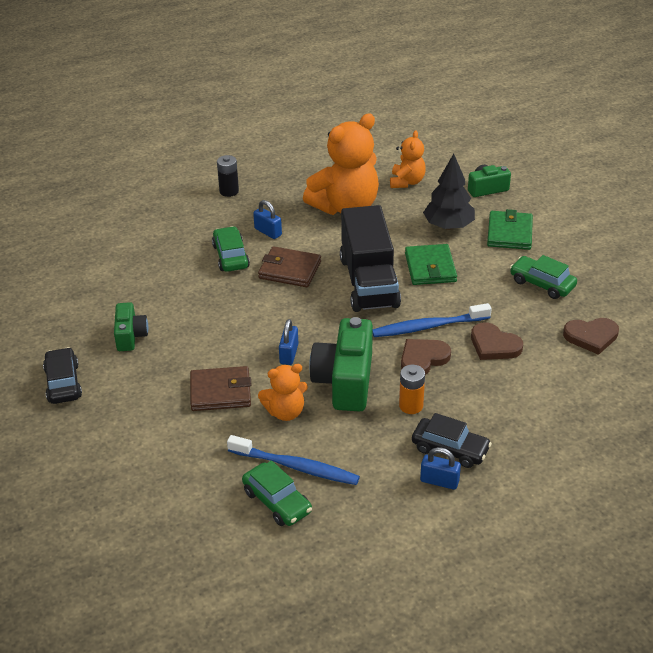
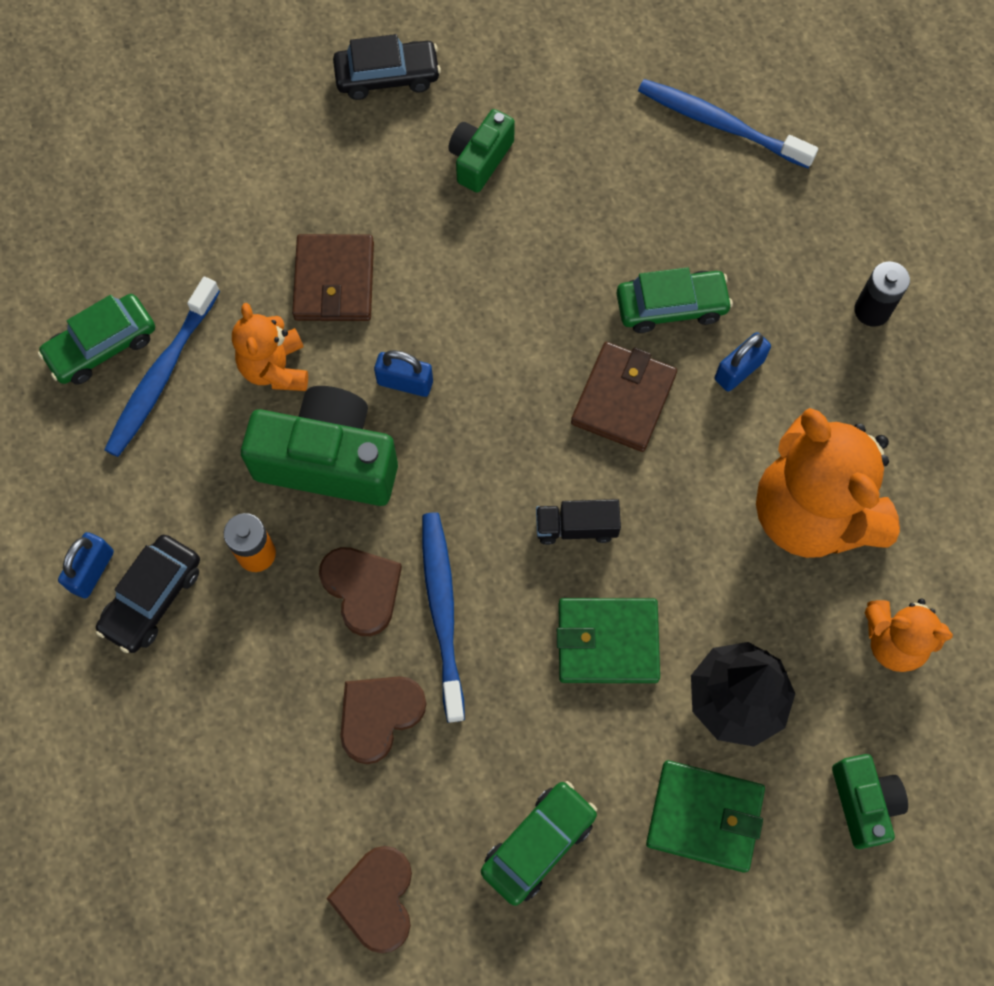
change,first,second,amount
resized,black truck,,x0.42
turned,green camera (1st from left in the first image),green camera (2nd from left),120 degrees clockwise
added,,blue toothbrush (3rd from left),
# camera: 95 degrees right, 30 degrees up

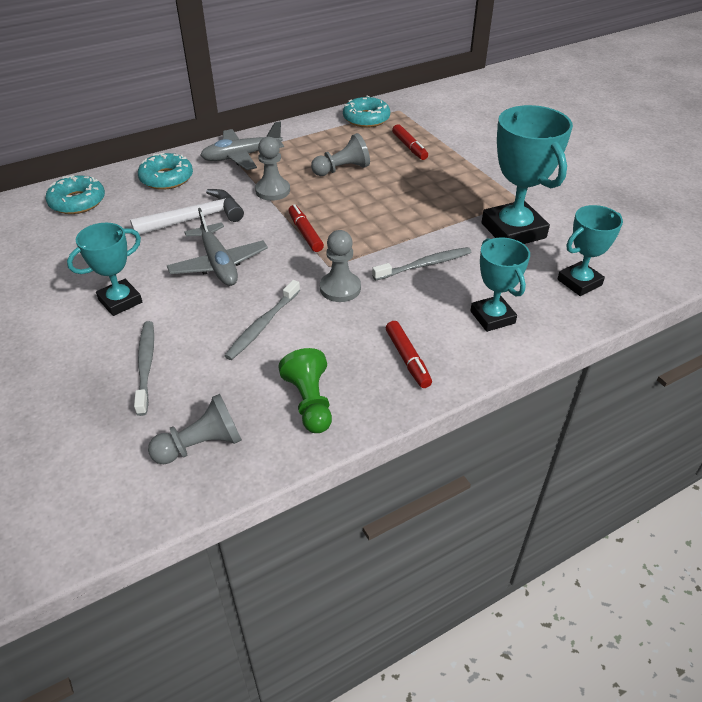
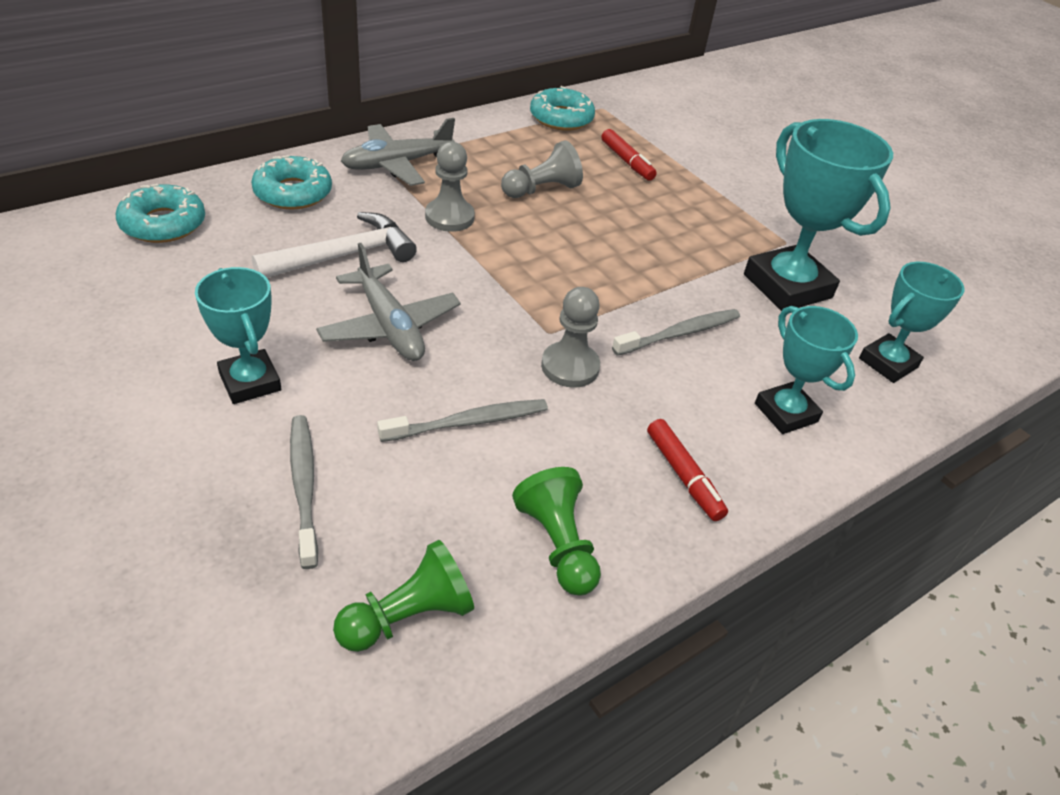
change,first,second,amount
removed,red marker (1st from left),,
turned,turquoise trophy (1st from left),,75 degrees counterclockwise
turned,grey toothbrush (2nd from left),,135 degrees counterclockwise
recoloured,grey pawn (1st from left),green pawn (1st from left),
# camera: 10 degrees left, 0 degrees up

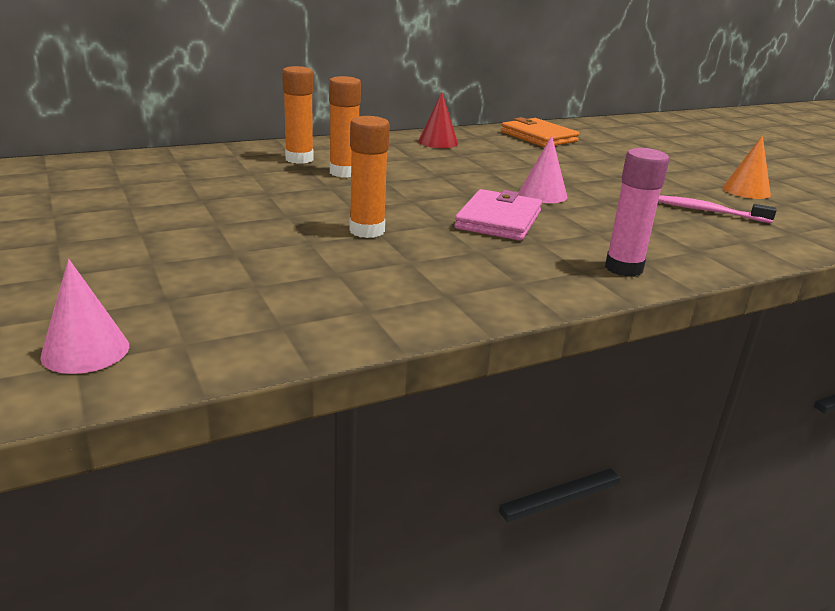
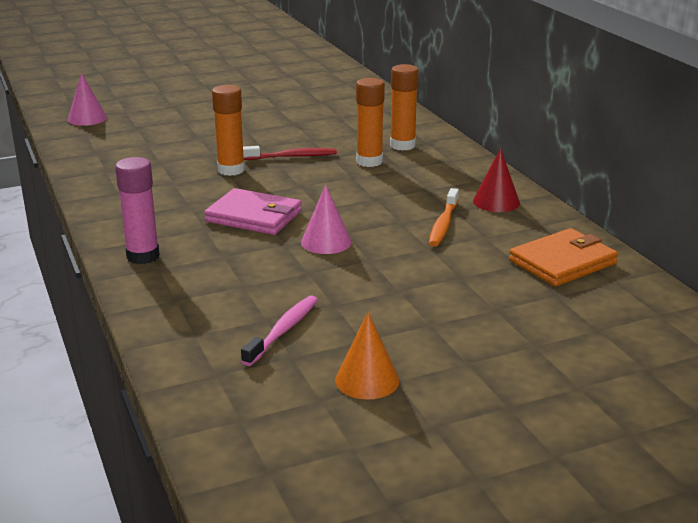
change,first,second,amount
added,,red toothbrush,
added,,orange toothbrush,
# camera: 95 degrees right, 0 degrees up

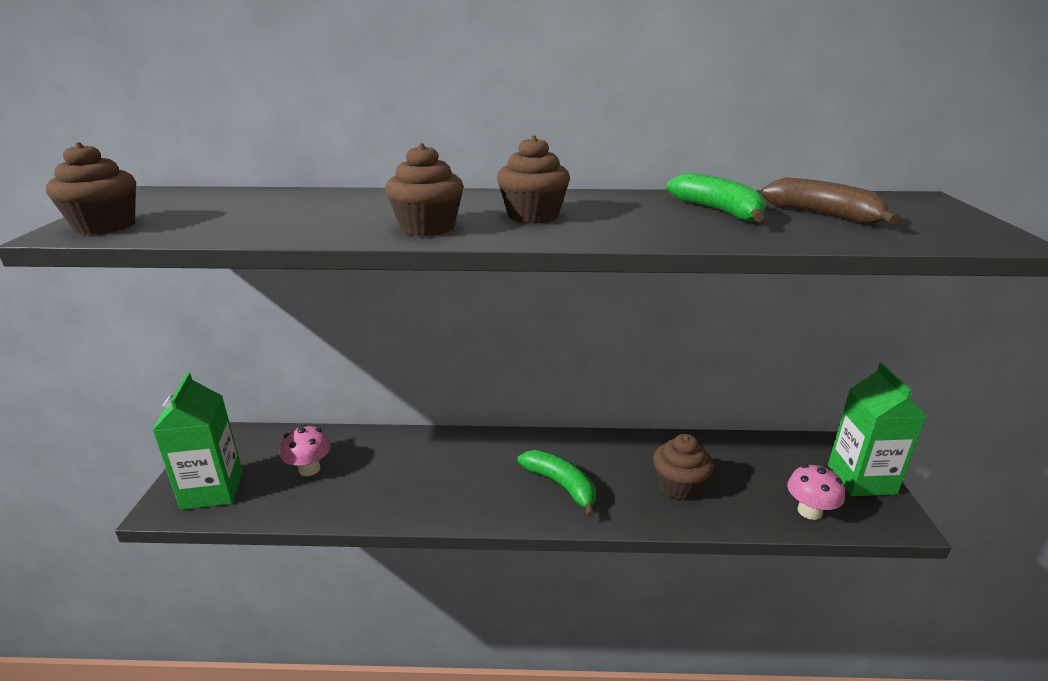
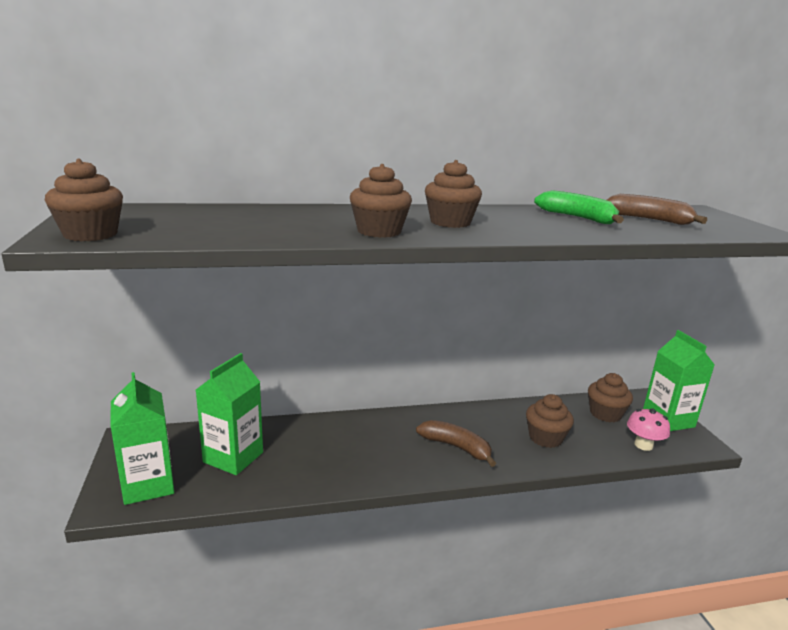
change,first,second,amount
replaced,pink mushroom (1st from left),green carton (2nd from left),
recoloured,green banana (1st from left),brown banana (1st from left),
added,,brown cupcake (5th from left),
# camera: 15 degrees left, 5 degrees down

____________________

--- EXERCISE ---
What lines in the entries contain "counterclockwise"? Report each one by copying it.

--- SOLUTION TO THIS PROBLEM ---
turned,turquoise trophy (1st from left),,75 degrees counterclockwise
turned,grey toothbrush (2nd from left),,135 degrees counterclockwise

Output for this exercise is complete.